• WORK TASK
With the pictures left out, write every entry down exactly.
═════ SOURCE DATA ═════
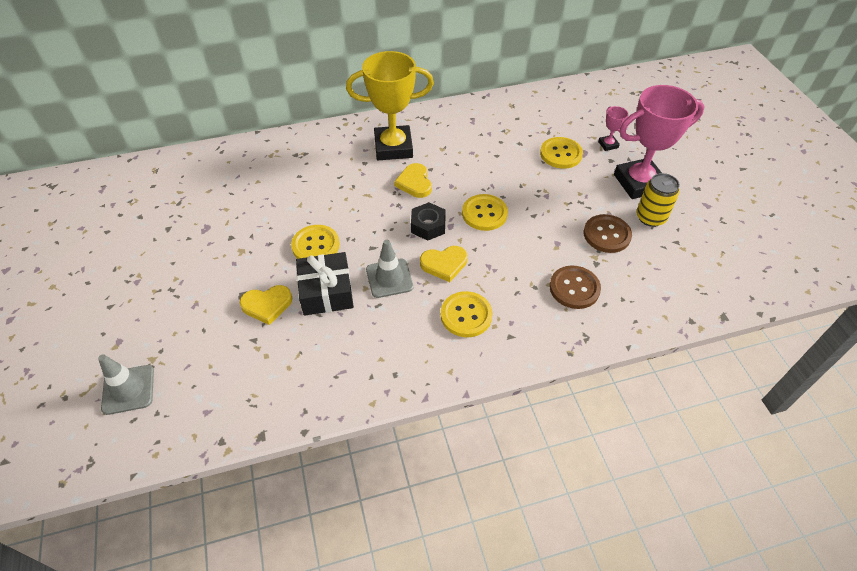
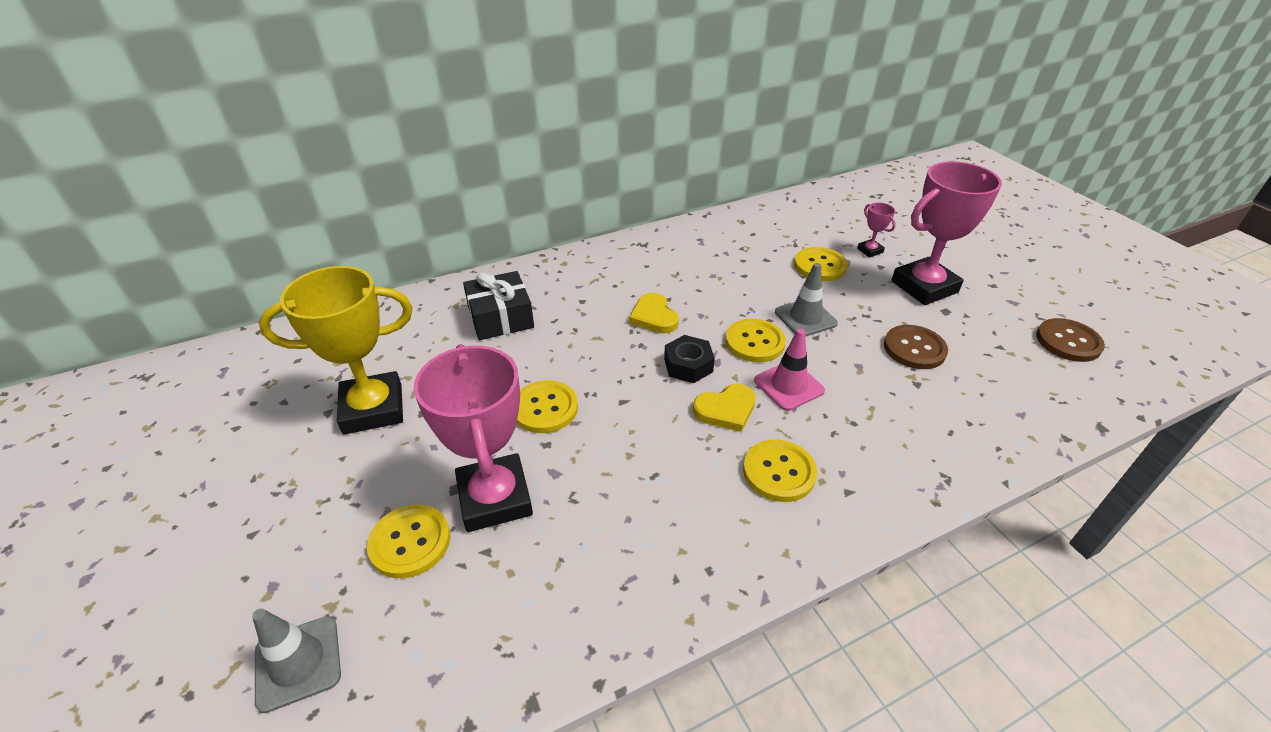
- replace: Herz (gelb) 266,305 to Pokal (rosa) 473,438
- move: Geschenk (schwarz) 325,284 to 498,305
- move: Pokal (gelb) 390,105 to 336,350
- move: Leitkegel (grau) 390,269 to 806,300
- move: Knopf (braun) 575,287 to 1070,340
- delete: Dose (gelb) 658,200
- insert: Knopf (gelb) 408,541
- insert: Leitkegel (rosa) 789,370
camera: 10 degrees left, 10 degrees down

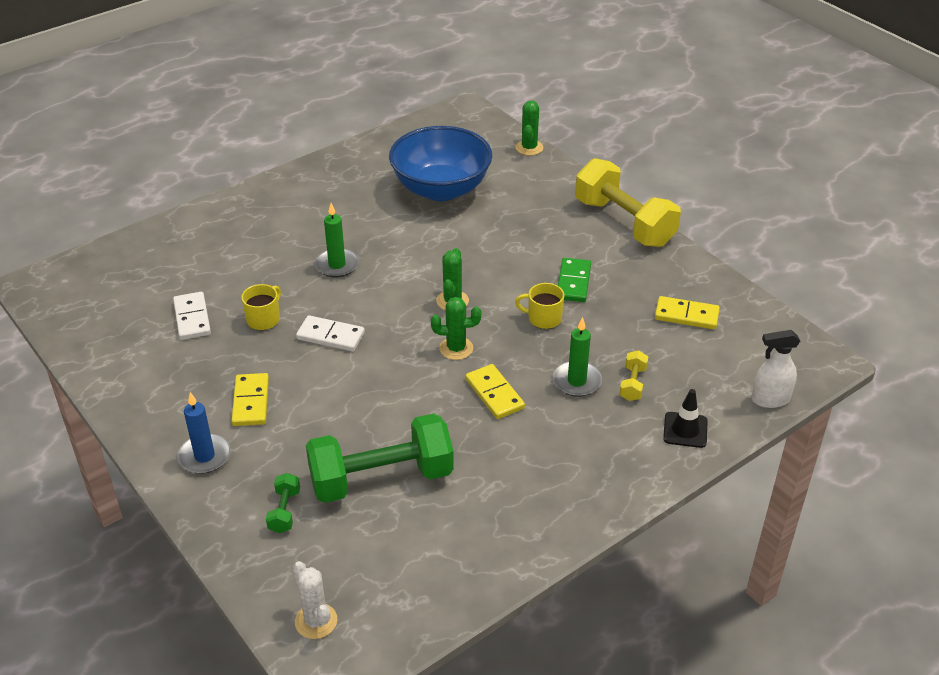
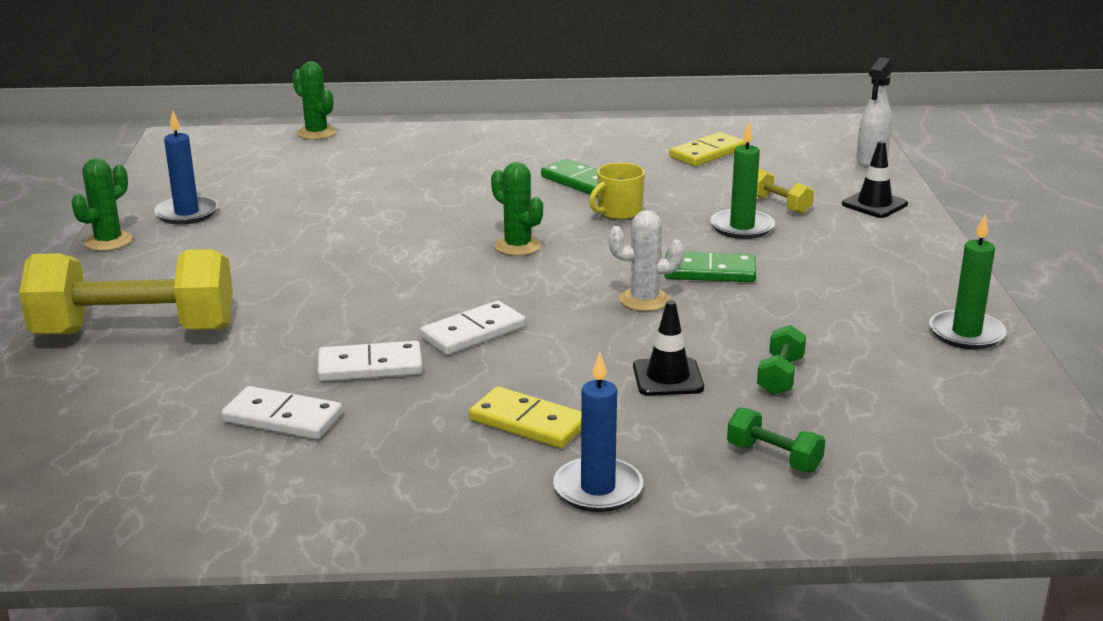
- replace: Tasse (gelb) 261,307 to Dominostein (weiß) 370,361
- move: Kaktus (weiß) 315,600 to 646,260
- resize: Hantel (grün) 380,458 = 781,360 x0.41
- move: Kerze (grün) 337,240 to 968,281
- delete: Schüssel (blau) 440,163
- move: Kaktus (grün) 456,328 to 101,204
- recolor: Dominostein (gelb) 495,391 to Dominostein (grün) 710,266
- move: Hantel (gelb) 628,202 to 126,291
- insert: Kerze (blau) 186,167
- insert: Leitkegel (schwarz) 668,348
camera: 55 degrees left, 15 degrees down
═════
• TASK OUTPUT
- replace: Herz (gelb) 266,305 to Pokal (rosa) 473,438
- move: Geschenk (schwarz) 325,284 to 498,305
- move: Pokal (gelb) 390,105 to 336,350
- move: Leitkegel (grau) 390,269 to 806,300
- move: Knopf (braun) 575,287 to 1070,340
- delete: Dose (gelb) 658,200
- insert: Knopf (gelb) 408,541
- insert: Leitkegel (rosa) 789,370
camera: 10 degrees left, 10 degrees down

- replace: Tasse (gelb) 261,307 to Dominostein (weiß) 370,361
- move: Kaktus (weiß) 315,600 to 646,260
- resize: Hantel (grün) 380,458 = 781,360 x0.41
- move: Kerze (grün) 337,240 to 968,281
- delete: Schüssel (blau) 440,163
- move: Kaktus (grün) 456,328 to 101,204
- recolor: Dominostein (gelb) 495,391 to Dominostein (grün) 710,266
- move: Hantel (gelb) 628,202 to 126,291
- insert: Kerze (blau) 186,167
- insert: Leitkegel (schwarz) 668,348
camera: 55 degrees left, 15 degrees down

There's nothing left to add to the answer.